Data provided:
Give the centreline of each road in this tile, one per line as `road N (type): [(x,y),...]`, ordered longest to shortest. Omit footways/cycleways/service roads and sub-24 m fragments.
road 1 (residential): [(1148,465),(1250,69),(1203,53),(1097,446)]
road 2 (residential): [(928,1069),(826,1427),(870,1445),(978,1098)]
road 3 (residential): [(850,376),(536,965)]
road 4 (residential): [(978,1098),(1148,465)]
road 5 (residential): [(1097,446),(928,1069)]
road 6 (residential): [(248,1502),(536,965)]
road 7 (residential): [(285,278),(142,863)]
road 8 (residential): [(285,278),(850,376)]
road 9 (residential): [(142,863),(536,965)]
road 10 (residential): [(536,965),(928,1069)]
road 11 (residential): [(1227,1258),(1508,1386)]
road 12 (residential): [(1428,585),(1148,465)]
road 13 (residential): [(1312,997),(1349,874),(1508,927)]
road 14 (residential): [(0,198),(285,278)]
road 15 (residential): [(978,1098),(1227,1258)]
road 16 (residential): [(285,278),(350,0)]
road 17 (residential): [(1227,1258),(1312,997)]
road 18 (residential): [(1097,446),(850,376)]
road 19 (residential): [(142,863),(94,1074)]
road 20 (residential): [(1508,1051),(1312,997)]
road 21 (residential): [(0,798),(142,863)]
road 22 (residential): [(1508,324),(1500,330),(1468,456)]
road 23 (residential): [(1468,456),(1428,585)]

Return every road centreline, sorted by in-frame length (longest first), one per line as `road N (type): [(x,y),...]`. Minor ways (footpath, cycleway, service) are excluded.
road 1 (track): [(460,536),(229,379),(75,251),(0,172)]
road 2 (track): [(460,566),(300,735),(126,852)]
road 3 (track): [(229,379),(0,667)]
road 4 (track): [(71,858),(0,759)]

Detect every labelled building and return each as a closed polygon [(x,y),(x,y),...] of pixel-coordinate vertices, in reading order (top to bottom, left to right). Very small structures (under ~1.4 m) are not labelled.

Action item: Write back every line of the material exactly as it was provided.

Answer to the problem:
Give the centreline of each road in this tile, one per line as `road N (type): [(x,y),...]`, ordered longest to shortest. Omit footways/cycleways/service roads and sub-24 m fragments.
road 1 (residential): [(1148,465),(1250,69),(1203,53),(1097,446)]
road 2 (residential): [(928,1069),(826,1427),(870,1445),(978,1098)]
road 3 (residential): [(850,376),(536,965)]
road 4 (residential): [(978,1098),(1148,465)]
road 5 (residential): [(1097,446),(928,1069)]
road 6 (residential): [(248,1502),(536,965)]
road 7 (residential): [(285,278),(142,863)]
road 8 (residential): [(285,278),(850,376)]
road 9 (residential): [(142,863),(536,965)]
road 10 (residential): [(536,965),(928,1069)]
road 11 (residential): [(1227,1258),(1508,1386)]
road 12 (residential): [(1428,585),(1148,465)]
road 13 (residential): [(1312,997),(1349,874),(1508,927)]
road 14 (residential): [(0,198),(285,278)]
road 15 (residential): [(978,1098),(1227,1258)]
road 16 (residential): [(285,278),(350,0)]
road 17 (residential): [(1227,1258),(1312,997)]
road 18 (residential): [(1097,446),(850,376)]
road 19 (residential): [(142,863),(94,1074)]
road 20 (residential): [(1508,1051),(1312,997)]
road 21 (residential): [(0,798),(142,863)]
road 22 (residential): [(1508,324),(1500,330),(1468,456)]
road 23 (residential): [(1468,456),(1428,585)]

Return every road centreline, sorted by in-frame length (longest first), one per line as `road N (type): [(x,y),...]`. Minor ways (footpath, cycleway, service) are excluded.
road 1 (track): [(460,536),(229,379),(75,251),(0,172)]
road 2 (track): [(460,566),(300,735),(126,852)]
road 3 (track): [(229,379),(0,667)]
road 4 (track): [(71,858),(0,759)]

Detect every labelled building and return each as a closed polygon [(x,y),(x,y),...] of pixel-coordinate vertices, in reading order (top to bottom, left to right). Very small structures (under ~1.4 m) are not labelled.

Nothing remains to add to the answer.